WHAT YOU NEED TO DO:
Count the lines in the data below that contain the string "instrumentName", treating uppercase and lowercase as different. Give only the number.

EXTRACTED INFORMATION:

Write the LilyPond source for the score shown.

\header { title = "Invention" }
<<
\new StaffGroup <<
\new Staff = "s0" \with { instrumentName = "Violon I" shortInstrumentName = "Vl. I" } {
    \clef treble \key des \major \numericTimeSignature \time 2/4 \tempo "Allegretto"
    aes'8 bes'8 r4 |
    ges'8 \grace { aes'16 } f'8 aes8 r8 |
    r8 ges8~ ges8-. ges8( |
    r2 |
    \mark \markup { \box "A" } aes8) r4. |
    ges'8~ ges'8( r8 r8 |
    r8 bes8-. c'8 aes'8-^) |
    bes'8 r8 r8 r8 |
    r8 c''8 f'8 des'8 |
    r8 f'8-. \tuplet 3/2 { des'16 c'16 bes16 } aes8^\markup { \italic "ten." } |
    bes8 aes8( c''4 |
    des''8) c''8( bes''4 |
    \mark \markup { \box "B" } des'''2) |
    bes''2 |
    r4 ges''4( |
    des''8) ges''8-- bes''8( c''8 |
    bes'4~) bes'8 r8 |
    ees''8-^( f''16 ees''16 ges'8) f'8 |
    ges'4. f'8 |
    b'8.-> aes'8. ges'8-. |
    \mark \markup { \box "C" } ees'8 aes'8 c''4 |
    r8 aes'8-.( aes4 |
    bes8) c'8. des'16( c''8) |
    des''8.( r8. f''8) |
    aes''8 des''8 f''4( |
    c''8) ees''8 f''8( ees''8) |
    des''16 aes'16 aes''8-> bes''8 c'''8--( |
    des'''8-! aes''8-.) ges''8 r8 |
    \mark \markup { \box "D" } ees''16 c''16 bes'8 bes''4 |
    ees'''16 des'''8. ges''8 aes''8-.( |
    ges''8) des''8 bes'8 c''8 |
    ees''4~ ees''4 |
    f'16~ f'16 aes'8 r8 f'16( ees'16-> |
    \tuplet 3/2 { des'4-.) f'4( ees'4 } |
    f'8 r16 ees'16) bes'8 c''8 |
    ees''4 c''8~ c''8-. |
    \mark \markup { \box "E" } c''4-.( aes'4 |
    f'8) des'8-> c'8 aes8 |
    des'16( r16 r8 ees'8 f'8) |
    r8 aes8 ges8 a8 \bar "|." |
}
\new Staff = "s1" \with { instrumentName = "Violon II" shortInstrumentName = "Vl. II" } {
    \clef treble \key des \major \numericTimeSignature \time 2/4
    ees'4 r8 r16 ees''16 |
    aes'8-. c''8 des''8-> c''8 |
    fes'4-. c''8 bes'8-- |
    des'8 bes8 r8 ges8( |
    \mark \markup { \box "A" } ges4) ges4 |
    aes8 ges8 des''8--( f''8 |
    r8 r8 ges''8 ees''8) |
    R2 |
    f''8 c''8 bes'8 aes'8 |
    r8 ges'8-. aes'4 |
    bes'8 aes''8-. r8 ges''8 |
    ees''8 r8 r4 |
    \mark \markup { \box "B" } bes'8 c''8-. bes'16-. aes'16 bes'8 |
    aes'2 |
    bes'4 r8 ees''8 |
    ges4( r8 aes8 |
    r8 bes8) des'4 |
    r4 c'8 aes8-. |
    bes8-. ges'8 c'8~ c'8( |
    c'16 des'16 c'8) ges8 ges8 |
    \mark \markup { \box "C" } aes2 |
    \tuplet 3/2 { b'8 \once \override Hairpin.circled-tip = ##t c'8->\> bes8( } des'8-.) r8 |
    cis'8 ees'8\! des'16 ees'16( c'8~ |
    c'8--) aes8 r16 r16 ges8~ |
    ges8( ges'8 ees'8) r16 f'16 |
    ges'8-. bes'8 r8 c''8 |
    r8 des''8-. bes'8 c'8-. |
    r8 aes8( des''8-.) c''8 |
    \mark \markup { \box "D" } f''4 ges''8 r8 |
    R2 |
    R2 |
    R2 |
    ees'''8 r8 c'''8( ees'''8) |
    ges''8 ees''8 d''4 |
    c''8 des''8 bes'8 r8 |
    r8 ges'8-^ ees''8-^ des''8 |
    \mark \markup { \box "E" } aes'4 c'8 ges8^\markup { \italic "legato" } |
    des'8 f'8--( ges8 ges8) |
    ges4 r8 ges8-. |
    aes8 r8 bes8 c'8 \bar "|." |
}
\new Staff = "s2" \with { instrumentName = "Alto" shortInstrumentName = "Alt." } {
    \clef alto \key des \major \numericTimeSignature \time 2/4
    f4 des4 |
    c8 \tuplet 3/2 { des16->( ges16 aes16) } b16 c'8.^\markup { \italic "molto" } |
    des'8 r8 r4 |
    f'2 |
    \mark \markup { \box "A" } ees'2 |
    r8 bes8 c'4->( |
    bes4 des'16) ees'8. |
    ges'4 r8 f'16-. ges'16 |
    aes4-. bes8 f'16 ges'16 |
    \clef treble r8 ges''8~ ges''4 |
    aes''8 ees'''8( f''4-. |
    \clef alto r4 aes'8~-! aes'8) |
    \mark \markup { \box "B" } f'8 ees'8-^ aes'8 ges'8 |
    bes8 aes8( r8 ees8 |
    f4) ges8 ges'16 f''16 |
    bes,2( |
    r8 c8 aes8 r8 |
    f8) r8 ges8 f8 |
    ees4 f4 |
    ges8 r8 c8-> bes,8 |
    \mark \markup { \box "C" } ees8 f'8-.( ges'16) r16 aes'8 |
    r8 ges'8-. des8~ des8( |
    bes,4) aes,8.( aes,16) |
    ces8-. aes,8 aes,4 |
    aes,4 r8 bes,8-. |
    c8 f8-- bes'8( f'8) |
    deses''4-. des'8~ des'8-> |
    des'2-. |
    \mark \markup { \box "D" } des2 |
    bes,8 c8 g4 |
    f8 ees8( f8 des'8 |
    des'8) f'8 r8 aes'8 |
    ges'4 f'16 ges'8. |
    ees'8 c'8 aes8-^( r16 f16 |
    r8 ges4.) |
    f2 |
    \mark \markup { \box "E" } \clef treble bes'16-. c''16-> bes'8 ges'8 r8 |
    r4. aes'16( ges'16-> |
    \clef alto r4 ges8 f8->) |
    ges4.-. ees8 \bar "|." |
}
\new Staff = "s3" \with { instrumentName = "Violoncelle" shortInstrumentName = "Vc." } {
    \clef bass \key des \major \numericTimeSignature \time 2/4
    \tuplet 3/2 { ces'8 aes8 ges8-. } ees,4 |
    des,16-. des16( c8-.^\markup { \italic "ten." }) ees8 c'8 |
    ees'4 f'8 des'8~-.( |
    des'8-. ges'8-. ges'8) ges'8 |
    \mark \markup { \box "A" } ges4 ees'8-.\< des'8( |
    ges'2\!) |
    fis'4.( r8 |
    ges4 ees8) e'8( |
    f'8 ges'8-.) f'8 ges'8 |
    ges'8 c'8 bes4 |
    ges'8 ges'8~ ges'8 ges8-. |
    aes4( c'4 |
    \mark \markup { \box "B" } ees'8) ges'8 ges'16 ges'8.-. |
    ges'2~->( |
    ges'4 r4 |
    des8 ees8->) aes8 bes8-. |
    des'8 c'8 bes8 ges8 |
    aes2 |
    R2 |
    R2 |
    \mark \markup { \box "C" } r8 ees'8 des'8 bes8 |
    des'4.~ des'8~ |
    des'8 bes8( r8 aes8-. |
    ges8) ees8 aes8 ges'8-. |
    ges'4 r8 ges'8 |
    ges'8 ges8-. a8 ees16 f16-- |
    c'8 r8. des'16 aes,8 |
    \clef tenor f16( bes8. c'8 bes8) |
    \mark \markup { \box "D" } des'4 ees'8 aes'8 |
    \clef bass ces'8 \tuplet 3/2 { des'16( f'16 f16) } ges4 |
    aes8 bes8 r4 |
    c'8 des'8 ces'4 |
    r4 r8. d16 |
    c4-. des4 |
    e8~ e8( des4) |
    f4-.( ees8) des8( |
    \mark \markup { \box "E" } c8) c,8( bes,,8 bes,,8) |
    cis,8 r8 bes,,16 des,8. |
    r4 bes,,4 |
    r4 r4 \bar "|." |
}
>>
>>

RESULT OF THE TASK:
4